## Task brief
Filter the entries for the word "black". Copy each line that has it.

## Data for processing
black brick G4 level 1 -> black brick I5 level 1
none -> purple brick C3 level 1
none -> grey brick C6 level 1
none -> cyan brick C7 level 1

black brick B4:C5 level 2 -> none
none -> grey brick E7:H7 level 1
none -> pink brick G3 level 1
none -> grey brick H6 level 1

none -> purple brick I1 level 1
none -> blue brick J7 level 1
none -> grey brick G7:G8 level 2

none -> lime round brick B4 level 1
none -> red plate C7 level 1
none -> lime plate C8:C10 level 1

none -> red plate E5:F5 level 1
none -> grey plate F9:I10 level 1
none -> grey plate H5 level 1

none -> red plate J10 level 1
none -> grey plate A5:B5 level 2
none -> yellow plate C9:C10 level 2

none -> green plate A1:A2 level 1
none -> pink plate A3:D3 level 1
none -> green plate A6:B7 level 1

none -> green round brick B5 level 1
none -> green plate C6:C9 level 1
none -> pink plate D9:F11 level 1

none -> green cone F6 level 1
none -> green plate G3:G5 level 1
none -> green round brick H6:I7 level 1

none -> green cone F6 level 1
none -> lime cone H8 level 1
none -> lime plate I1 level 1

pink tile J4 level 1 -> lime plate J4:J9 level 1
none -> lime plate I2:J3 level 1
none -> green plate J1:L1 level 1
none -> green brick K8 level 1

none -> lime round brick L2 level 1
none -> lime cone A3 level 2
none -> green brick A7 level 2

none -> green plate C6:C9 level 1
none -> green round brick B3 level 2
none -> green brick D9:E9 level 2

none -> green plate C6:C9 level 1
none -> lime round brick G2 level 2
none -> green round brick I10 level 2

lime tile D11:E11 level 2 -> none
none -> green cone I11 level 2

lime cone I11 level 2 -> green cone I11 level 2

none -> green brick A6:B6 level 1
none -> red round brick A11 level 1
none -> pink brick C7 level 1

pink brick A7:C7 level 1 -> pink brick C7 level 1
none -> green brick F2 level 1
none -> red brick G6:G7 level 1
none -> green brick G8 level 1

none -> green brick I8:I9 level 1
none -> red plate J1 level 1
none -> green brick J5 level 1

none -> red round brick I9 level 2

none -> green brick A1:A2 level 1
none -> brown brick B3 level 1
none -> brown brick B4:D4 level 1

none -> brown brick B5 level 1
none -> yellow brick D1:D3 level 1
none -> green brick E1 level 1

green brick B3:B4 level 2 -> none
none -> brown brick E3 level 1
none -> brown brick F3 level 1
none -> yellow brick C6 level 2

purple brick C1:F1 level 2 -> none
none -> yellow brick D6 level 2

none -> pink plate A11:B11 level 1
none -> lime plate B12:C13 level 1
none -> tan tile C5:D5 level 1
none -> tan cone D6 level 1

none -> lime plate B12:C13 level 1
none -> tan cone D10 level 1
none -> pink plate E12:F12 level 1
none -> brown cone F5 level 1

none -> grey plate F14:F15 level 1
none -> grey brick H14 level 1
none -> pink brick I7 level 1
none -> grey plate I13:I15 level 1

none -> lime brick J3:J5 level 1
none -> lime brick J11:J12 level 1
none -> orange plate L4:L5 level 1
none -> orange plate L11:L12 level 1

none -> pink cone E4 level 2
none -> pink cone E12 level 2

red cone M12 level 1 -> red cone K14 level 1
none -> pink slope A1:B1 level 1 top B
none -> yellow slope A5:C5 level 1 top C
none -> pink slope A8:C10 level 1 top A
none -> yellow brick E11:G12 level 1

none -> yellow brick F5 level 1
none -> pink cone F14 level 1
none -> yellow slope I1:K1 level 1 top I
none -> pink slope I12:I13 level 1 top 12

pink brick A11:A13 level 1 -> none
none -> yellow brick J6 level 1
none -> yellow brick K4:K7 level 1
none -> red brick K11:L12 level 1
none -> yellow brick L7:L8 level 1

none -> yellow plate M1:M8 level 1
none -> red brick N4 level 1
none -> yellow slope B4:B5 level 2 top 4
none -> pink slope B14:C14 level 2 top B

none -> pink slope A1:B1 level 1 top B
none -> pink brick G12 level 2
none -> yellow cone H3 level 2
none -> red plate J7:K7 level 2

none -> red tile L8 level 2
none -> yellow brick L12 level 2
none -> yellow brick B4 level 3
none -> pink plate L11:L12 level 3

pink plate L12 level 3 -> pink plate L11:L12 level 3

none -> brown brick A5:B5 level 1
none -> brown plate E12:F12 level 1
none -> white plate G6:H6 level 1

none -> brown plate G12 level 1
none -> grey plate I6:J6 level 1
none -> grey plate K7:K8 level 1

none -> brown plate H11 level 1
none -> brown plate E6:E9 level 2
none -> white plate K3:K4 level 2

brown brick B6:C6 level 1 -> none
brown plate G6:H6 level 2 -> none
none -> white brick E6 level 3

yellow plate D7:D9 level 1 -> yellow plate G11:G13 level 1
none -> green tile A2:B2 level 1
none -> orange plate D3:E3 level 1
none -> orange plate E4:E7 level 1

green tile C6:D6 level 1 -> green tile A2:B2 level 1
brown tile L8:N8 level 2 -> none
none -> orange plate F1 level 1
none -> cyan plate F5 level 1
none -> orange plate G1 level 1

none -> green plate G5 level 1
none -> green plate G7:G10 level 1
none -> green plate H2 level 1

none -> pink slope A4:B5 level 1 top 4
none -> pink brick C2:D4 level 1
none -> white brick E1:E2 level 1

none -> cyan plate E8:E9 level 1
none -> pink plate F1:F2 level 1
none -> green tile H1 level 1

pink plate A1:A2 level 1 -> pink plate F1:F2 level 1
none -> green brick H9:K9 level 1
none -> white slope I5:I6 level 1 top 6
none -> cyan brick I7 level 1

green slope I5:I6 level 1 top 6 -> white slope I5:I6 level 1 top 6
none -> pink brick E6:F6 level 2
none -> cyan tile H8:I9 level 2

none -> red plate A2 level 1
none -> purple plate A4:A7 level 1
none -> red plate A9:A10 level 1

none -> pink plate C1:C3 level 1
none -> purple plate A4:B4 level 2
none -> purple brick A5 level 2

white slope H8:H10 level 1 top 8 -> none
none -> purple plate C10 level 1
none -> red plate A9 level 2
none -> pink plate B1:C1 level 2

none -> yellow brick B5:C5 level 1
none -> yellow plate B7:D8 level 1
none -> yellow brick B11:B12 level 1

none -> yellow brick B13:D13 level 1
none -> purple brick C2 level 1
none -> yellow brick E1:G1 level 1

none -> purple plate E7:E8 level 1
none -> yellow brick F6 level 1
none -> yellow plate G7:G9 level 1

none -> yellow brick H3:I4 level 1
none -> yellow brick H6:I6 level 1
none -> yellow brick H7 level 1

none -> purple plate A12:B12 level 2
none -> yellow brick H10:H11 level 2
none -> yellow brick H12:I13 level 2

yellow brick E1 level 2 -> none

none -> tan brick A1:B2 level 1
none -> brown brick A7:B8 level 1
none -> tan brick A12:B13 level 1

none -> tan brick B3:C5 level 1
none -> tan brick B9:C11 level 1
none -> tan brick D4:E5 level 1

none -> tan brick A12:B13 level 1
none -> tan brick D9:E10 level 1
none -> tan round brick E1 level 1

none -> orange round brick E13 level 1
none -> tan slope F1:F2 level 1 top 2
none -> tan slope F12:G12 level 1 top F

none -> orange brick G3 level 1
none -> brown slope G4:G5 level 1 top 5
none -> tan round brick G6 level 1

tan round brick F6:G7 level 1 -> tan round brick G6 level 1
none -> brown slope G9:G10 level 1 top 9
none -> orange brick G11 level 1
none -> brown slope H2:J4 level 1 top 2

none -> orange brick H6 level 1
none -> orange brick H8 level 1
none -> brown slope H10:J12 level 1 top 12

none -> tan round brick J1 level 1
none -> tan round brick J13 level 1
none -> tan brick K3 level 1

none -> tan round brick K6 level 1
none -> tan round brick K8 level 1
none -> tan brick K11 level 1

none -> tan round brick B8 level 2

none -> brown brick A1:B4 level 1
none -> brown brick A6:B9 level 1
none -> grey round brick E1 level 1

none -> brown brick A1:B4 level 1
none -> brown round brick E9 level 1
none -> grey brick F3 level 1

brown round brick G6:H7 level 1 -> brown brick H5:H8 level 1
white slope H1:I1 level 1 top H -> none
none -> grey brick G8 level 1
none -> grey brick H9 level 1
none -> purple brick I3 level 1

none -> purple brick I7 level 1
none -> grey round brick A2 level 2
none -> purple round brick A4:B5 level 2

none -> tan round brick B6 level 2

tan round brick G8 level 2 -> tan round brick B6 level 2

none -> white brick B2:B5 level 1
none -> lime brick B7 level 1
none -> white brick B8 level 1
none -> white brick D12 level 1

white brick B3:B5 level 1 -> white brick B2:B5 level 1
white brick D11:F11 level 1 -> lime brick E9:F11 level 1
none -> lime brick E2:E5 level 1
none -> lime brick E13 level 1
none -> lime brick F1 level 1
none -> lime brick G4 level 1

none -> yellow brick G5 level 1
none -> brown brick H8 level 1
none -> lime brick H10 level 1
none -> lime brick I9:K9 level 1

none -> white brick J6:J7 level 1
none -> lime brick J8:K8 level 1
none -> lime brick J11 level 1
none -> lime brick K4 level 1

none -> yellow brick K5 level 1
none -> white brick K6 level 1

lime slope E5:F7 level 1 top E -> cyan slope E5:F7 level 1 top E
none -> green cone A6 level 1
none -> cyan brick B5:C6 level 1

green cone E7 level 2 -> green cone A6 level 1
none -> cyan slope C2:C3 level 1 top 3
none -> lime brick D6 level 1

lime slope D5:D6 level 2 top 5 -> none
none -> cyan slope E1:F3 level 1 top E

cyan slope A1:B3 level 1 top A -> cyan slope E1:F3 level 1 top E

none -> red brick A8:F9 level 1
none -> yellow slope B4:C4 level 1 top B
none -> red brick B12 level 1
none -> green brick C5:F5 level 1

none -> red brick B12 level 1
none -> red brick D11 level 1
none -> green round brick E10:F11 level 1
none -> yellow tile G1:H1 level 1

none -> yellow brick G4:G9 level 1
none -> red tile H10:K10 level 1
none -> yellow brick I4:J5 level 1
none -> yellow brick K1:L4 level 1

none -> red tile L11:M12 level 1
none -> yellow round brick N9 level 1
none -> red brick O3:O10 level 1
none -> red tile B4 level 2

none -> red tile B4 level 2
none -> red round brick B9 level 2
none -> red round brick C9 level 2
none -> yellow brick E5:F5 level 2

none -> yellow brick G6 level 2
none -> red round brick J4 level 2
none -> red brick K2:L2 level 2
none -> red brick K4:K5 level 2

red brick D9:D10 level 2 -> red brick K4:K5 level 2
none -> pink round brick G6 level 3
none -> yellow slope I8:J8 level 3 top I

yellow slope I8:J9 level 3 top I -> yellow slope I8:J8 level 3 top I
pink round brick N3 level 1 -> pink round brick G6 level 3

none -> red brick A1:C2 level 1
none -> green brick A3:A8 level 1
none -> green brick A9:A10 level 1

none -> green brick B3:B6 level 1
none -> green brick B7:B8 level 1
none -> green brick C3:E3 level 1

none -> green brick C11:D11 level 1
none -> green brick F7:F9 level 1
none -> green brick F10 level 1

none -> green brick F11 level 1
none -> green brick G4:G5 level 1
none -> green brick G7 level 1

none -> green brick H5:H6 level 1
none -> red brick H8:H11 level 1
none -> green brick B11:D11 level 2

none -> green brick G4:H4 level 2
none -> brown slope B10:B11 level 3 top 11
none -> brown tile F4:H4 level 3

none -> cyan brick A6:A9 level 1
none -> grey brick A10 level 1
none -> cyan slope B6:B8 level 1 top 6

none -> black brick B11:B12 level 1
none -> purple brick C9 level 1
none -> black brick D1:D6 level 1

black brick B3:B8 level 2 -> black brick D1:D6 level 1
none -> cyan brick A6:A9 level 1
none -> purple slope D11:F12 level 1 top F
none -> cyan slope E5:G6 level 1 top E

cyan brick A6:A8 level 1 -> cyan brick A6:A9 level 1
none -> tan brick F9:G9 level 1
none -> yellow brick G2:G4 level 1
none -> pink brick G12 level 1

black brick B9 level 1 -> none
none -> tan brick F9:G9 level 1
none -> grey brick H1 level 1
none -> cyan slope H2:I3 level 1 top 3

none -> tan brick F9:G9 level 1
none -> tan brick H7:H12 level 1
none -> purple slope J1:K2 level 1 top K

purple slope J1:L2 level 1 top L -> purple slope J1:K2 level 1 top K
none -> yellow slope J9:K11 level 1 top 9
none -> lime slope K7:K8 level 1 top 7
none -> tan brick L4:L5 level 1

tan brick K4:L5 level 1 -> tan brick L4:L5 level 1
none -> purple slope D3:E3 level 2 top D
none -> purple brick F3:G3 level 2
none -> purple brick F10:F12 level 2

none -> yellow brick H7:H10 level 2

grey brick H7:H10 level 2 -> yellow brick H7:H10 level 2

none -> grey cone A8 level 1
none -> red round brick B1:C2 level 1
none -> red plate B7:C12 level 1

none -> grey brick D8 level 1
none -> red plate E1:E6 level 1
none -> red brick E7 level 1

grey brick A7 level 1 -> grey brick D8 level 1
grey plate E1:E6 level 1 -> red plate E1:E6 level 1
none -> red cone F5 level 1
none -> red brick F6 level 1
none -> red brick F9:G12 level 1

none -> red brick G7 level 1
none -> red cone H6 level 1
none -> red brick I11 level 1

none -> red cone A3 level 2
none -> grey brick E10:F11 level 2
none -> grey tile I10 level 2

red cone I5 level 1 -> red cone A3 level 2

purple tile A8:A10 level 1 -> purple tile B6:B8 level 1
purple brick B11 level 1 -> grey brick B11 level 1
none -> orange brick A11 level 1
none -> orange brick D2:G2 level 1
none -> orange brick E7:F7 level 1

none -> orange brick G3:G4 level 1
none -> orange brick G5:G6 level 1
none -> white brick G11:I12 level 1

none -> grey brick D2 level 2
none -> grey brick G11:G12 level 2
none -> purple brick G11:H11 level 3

## Solution to the problem
black brick G4 level 1 -> black brick I5 level 1
black brick B4:C5 level 2 -> none
none -> black brick B11:B12 level 1
none -> black brick D1:D6 level 1
black brick B3:B8 level 2 -> black brick D1:D6 level 1
black brick B9 level 1 -> none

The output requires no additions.